-- Exercise aim --
Please return, word for word, the line containing "none -> yellow bottle [228,138,281,249]" and each line after it through the end of the data below, and nothing else.

-- Material for this task --
Segment Open
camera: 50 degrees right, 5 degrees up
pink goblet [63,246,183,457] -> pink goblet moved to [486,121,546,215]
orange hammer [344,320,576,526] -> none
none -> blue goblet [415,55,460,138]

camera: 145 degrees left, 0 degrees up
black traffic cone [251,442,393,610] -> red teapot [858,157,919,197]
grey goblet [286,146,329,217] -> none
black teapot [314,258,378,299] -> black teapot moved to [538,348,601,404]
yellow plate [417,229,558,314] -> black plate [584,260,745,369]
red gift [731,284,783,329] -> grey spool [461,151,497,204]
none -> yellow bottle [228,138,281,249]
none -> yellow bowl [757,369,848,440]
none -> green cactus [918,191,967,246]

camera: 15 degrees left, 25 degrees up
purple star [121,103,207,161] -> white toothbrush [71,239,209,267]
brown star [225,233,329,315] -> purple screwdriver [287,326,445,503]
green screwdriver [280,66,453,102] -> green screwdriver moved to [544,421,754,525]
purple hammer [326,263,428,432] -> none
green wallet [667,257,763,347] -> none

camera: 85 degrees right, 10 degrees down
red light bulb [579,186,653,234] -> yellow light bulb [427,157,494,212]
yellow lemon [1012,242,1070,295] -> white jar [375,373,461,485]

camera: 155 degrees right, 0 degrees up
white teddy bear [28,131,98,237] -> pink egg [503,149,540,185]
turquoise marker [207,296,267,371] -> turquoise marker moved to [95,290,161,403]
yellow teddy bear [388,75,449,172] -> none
Segment Closed
-- Answer to this task --
none -> yellow bottle [228,138,281,249]
none -> yellow bowl [757,369,848,440]
none -> green cactus [918,191,967,246]

camera: 15 degrees left, 25 degrees up
purple star [121,103,207,161] -> white toothbrush [71,239,209,267]
brown star [225,233,329,315] -> purple screwdriver [287,326,445,503]
green screwdriver [280,66,453,102] -> green screwdriver moved to [544,421,754,525]
purple hammer [326,263,428,432] -> none
green wallet [667,257,763,347] -> none

camera: 85 degrees right, 10 degrees down
red light bulb [579,186,653,234] -> yellow light bulb [427,157,494,212]
yellow lemon [1012,242,1070,295] -> white jar [375,373,461,485]

camera: 155 degrees right, 0 degrees up
white teddy bear [28,131,98,237] -> pink egg [503,149,540,185]
turquoise marker [207,296,267,371] -> turquoise marker moved to [95,290,161,403]
yellow teddy bear [388,75,449,172] -> none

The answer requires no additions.